→ **Exercise goal**: Look below for the line containing "TEMP2 pin OUT: A4 -> A3". Reproduce it and every line after it exactly, and nothing more.

Dataset entries:
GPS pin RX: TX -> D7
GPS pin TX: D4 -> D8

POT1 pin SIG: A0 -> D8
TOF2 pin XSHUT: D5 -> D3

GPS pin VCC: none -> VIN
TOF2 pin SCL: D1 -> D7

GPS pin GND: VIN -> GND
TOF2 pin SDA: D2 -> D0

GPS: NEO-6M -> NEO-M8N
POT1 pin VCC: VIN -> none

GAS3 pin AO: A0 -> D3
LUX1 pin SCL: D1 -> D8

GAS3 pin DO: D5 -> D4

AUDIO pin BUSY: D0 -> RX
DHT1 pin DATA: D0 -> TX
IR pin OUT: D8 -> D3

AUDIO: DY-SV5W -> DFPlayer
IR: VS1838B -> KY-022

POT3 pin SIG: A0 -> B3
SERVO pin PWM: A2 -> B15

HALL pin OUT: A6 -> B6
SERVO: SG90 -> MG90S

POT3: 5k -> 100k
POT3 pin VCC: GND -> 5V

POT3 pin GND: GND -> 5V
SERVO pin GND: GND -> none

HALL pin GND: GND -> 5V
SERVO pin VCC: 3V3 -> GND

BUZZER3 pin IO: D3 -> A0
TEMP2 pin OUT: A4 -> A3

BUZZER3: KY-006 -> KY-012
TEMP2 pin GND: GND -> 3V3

→ **Task answer**:
TEMP2 pin OUT: A4 -> A3

BUZZER3: KY-006 -> KY-012
TEMP2 pin GND: GND -> 3V3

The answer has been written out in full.